All of the data below must be repeated exactly.

━━ DATASET RECORDS ━━

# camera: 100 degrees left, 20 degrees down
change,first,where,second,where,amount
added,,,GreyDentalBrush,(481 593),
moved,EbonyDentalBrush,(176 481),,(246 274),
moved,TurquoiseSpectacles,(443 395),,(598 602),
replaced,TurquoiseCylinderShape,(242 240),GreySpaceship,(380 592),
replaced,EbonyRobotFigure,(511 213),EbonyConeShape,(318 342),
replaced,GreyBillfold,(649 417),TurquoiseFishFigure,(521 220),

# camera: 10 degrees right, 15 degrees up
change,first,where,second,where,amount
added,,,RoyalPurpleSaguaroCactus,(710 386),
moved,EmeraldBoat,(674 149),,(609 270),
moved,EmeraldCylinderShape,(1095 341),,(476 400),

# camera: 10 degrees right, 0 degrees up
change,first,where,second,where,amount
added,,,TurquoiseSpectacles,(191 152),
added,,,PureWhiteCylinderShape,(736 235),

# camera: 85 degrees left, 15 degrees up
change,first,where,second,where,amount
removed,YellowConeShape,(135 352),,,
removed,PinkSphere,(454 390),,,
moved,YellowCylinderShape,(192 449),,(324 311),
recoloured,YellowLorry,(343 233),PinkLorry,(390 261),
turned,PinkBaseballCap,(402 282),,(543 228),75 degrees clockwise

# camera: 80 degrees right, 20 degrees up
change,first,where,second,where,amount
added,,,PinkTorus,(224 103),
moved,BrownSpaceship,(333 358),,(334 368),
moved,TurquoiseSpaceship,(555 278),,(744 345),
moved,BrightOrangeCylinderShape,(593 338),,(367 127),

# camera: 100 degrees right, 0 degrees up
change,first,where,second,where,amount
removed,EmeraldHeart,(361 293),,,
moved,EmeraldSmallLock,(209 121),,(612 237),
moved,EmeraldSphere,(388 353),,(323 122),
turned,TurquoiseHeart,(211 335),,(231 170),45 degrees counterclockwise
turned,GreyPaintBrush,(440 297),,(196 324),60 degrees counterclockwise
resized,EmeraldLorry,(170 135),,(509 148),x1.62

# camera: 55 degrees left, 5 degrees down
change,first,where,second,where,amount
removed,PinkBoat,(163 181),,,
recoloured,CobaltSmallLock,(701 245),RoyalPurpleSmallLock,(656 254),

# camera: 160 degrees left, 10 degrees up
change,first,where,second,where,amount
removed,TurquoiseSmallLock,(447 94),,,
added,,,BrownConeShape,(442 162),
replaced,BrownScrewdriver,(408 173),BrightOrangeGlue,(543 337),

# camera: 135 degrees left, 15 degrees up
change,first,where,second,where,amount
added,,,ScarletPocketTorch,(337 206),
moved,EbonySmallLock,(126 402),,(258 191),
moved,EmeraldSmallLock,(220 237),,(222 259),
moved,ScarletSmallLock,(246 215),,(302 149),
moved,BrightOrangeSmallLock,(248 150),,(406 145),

━━━

ANSWER AREA |
# camera: 100 degrees left, 20 degrees down
change,first,where,second,where,amount
added,,,GreyDentalBrush,(481 593),
moved,EbonyDentalBrush,(176 481),,(246 274),
moved,TurquoiseSpectacles,(443 395),,(598 602),
replaced,TurquoiseCylinderShape,(242 240),GreySpaceship,(380 592),
replaced,EbonyRobotFigure,(511 213),EbonyConeShape,(318 342),
replaced,GreyBillfold,(649 417),TurquoiseFishFigure,(521 220),

# camera: 10 degrees right, 15 degrees up
change,first,where,second,where,amount
added,,,RoyalPurpleSaguaroCactus,(710 386),
moved,EmeraldBoat,(674 149),,(609 270),
moved,EmeraldCylinderShape,(1095 341),,(476 400),

# camera: 10 degrees right, 0 degrees up
change,first,where,second,where,amount
added,,,TurquoiseSpectacles,(191 152),
added,,,PureWhiteCylinderShape,(736 235),

# camera: 85 degrees left, 15 degrees up
change,first,where,second,where,amount
removed,YellowConeShape,(135 352),,,
removed,PinkSphere,(454 390),,,
moved,YellowCylinderShape,(192 449),,(324 311),
recoloured,YellowLorry,(343 233),PinkLorry,(390 261),
turned,PinkBaseballCap,(402 282),,(543 228),75 degrees clockwise

# camera: 80 degrees right, 20 degrees up
change,first,where,second,where,amount
added,,,PinkTorus,(224 103),
moved,BrownSpaceship,(333 358),,(334 368),
moved,TurquoiseSpaceship,(555 278),,(744 345),
moved,BrightOrangeCylinderShape,(593 338),,(367 127),

# camera: 100 degrees right, 0 degrees up
change,first,where,second,where,amount
removed,EmeraldHeart,(361 293),,,
moved,EmeraldSmallLock,(209 121),,(612 237),
moved,EmeraldSphere,(388 353),,(323 122),
turned,TurquoiseHeart,(211 335),,(231 170),45 degrees counterclockwise
turned,GreyPaintBrush,(440 297),,(196 324),60 degrees counterclockwise
resized,EmeraldLorry,(170 135),,(509 148),x1.62

# camera: 55 degrees left, 5 degrees down
change,first,where,second,where,amount
removed,PinkBoat,(163 181),,,
recoloured,CobaltSmallLock,(701 245),RoyalPurpleSmallLock,(656 254),

# camera: 160 degrees left, 10 degrees up
change,first,where,second,where,amount
removed,TurquoiseSmallLock,(447 94),,,
added,,,BrownConeShape,(442 162),
replaced,BrownScrewdriver,(408 173),BrightOrangeGlue,(543 337),

# camera: 135 degrees left, 15 degrees up
change,first,where,second,where,amount
added,,,ScarletPocketTorch,(337 206),
moved,EbonySmallLock,(126 402),,(258 191),
moved,EmeraldSmallLock,(220 237),,(222 259),
moved,ScarletSmallLock,(246 215),,(302 149),
moved,BrightOrangeSmallLock,(248 150),,(406 145),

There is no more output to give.